* _DATA FOR PROCESSING_:
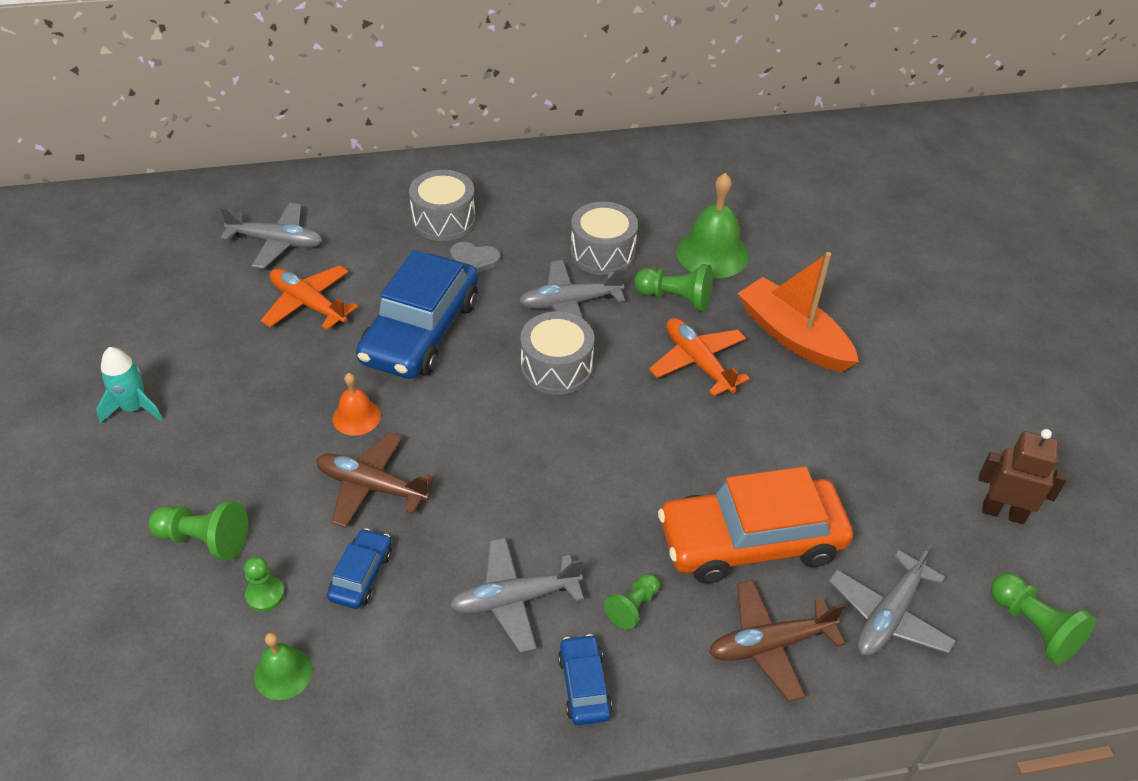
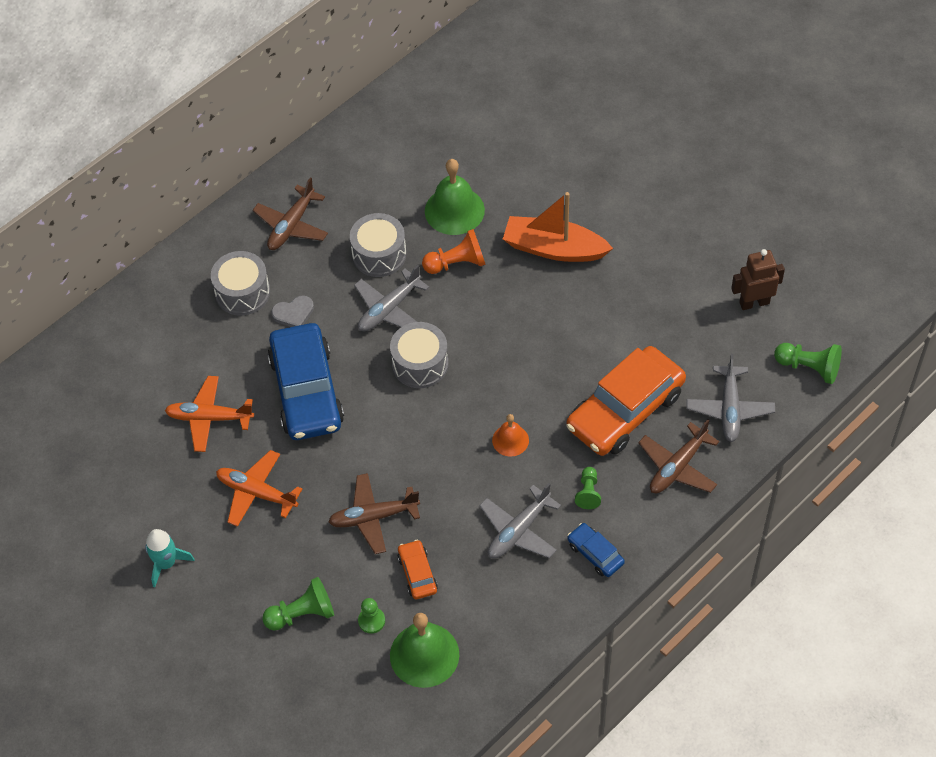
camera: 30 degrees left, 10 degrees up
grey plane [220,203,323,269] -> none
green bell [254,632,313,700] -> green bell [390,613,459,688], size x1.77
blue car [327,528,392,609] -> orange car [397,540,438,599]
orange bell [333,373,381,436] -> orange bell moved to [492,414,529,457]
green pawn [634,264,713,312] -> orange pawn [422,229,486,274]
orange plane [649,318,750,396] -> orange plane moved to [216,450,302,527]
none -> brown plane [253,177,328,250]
* * *
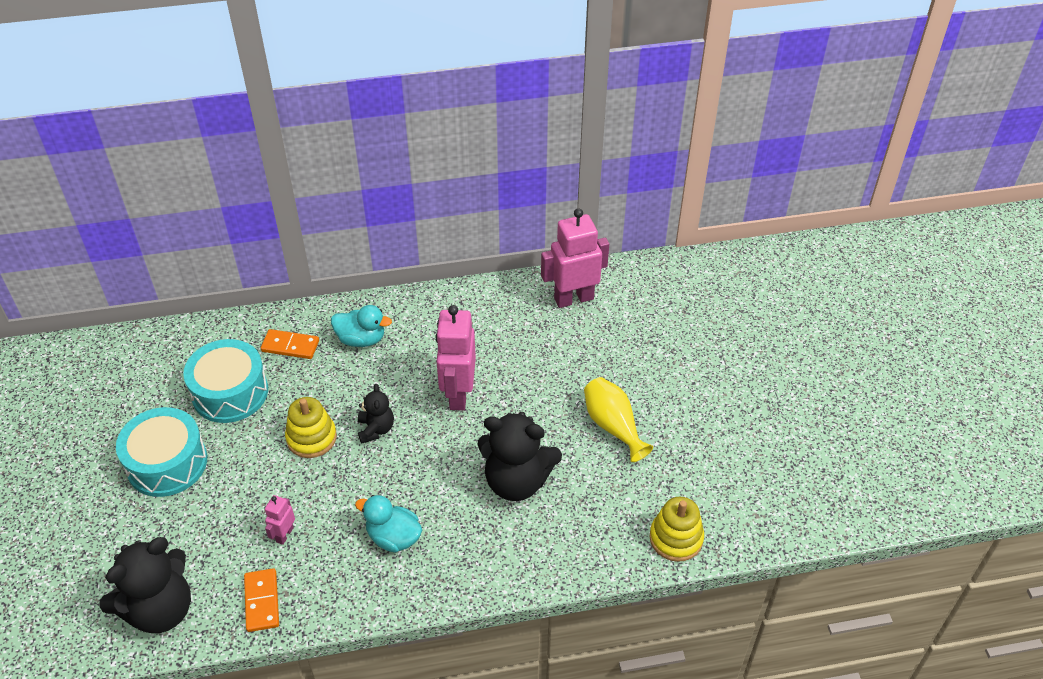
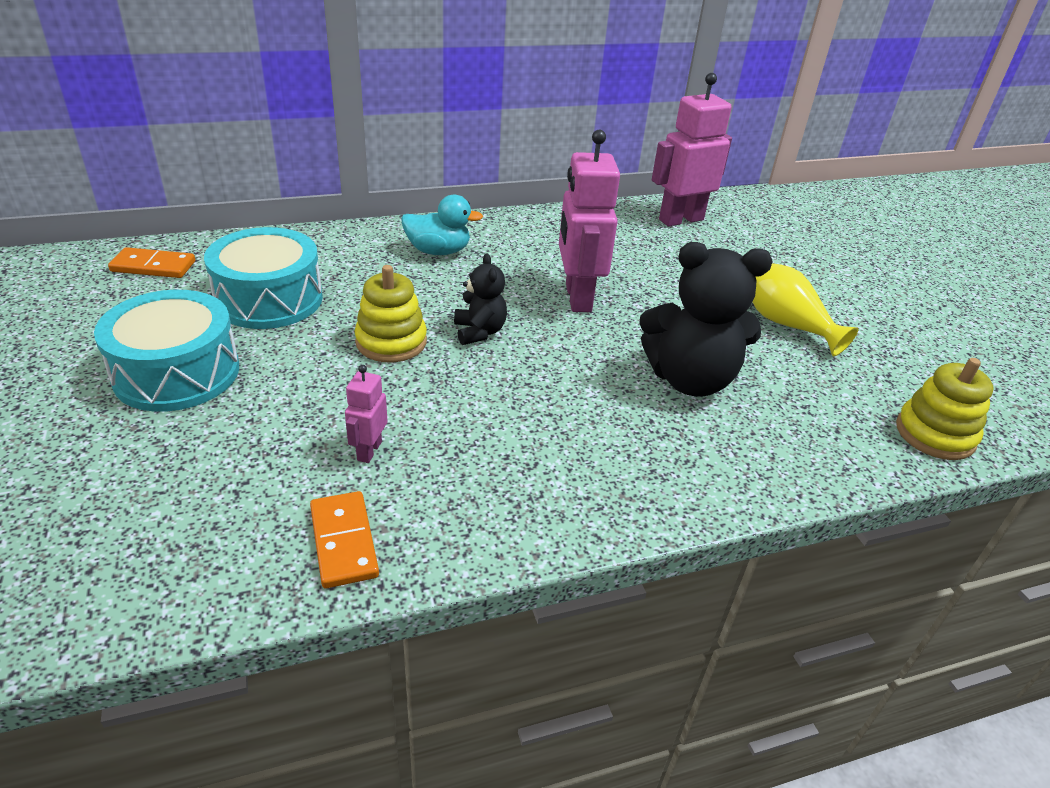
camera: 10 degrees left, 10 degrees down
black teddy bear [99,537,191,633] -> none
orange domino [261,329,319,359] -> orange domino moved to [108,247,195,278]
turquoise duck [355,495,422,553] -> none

* _THE TASK_: Could you copy out every line in the material above that contains the string "camera"?

* _PROBLEM SOLUTION_:
camera: 30 degrees left, 10 degrees up
camera: 10 degrees left, 10 degrees down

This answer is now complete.